------ Data to examine ------
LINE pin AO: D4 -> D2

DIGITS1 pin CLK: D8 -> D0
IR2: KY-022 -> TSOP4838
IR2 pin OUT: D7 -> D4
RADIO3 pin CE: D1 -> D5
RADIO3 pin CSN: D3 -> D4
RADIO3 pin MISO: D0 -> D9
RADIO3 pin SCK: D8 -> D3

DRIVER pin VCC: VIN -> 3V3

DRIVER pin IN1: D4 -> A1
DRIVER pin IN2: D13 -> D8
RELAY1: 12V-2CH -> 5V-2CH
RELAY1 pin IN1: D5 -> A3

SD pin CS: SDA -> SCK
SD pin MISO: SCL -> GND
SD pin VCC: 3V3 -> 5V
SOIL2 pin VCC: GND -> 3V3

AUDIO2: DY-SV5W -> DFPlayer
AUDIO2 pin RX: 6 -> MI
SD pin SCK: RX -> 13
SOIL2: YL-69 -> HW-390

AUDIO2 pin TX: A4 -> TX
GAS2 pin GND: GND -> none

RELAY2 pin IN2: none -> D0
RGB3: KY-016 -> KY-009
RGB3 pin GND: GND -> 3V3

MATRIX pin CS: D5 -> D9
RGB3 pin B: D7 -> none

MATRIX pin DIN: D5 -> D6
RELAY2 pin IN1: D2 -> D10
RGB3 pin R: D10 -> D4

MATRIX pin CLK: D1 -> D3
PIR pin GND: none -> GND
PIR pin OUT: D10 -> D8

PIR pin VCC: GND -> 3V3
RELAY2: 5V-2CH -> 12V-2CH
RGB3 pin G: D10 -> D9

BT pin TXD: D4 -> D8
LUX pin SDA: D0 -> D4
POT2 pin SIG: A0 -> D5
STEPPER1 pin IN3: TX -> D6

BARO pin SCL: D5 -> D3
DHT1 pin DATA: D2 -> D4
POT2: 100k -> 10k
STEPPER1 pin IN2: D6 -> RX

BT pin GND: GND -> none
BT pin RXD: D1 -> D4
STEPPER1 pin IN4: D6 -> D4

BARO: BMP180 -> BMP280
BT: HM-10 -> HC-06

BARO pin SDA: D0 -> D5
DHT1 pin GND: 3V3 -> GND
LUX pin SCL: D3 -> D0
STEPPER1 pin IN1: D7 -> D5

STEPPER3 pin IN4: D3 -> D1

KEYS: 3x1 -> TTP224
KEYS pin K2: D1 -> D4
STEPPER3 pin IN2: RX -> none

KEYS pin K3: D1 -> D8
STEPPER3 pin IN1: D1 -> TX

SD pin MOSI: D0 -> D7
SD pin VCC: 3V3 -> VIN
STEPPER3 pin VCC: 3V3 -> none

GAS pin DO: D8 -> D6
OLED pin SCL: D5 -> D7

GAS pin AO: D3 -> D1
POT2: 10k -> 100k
------
» Task description: Your answer should consist of the lines from the line with "BT pin GND: GND -> none" to the line with "KEYS pin K2: D1 -> D4" above, repeated exactly, both ends included.

» Solution to this exercise:
BT pin GND: GND -> none
BT pin RXD: D1 -> D4
STEPPER1 pin IN4: D6 -> D4

BARO: BMP180 -> BMP280
BT: HM-10 -> HC-06

BARO pin SDA: D0 -> D5
DHT1 pin GND: 3V3 -> GND
LUX pin SCL: D3 -> D0
STEPPER1 pin IN1: D7 -> D5

STEPPER3 pin IN4: D3 -> D1

KEYS: 3x1 -> TTP224
KEYS pin K2: D1 -> D4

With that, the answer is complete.